■ **Instruction**
Report each line of the entries below that contains the string "geses", treating uppercase and lowercase as different.
### Recorded information ###
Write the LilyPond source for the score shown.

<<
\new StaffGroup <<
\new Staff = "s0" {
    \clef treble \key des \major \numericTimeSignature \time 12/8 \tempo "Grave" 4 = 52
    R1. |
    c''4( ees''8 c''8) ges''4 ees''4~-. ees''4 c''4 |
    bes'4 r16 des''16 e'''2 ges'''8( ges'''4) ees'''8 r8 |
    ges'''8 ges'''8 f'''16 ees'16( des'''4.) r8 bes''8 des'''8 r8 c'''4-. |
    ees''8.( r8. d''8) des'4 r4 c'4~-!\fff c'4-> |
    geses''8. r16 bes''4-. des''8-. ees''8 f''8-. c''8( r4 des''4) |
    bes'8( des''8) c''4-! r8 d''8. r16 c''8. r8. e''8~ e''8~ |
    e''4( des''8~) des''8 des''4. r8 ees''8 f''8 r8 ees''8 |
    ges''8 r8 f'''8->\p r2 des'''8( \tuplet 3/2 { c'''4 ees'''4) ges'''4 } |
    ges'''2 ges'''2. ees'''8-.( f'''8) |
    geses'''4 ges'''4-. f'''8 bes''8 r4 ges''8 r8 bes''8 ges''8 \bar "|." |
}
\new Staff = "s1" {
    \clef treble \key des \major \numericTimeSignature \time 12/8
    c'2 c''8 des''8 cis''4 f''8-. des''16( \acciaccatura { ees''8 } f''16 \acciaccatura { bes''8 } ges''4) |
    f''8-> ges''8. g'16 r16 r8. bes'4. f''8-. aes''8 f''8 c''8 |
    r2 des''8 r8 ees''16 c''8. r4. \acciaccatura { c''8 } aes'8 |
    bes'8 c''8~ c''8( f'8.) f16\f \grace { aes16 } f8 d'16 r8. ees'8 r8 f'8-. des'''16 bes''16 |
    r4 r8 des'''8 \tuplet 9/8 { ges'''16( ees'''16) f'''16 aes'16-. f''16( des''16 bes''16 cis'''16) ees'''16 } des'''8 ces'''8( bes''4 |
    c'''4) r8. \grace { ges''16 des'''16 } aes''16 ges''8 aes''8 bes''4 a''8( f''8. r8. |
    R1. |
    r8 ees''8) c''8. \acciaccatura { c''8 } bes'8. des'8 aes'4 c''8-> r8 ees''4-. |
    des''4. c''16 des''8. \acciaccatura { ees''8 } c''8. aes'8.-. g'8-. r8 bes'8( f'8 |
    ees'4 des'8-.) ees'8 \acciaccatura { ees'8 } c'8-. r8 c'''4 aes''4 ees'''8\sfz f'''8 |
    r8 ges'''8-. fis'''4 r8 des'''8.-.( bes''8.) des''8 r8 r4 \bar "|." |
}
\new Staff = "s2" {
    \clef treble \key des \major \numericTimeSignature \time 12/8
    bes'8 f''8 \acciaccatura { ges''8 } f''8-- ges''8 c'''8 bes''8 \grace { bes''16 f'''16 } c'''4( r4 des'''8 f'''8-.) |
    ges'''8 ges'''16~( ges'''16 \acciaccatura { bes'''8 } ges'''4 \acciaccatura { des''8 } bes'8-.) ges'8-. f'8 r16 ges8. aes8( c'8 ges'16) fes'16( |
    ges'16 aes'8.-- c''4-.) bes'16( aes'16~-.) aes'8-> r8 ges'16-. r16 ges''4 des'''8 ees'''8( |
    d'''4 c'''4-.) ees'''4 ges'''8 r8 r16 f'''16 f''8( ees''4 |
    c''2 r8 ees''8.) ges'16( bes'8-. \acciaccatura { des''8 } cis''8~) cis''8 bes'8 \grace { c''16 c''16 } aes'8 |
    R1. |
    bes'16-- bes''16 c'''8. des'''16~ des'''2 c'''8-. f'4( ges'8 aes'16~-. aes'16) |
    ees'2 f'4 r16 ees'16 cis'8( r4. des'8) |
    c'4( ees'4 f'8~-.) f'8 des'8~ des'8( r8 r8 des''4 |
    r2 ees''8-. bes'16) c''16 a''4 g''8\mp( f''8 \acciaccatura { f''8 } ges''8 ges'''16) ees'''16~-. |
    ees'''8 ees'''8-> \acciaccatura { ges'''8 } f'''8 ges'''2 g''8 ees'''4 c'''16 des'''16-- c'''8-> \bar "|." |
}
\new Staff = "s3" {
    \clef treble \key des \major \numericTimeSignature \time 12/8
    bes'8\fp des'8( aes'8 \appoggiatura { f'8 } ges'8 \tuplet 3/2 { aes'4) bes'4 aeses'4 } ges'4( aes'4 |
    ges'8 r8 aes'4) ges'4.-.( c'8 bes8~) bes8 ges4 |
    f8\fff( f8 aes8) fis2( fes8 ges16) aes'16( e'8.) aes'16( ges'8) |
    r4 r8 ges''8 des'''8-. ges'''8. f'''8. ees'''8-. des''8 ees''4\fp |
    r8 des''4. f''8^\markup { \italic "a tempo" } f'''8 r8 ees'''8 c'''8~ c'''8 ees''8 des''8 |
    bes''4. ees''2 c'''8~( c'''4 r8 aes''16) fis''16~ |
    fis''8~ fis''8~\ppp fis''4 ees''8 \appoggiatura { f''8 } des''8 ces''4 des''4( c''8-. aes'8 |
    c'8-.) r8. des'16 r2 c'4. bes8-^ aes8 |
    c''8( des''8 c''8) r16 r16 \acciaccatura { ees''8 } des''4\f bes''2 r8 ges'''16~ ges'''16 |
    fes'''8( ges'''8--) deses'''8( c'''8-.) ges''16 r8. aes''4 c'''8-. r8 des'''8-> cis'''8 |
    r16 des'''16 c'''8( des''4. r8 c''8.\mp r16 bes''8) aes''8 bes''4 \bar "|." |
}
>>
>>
###
■ **Expected answer**
    geses''8. r16 bes''4-. des''8-. ees''8 f''8-. c''8( r4 des''4) |
    geses'''4 ges'''4-. f'''8 bes''8 r4 ges''8 r8 bes''8 ges''8 \bar "|." |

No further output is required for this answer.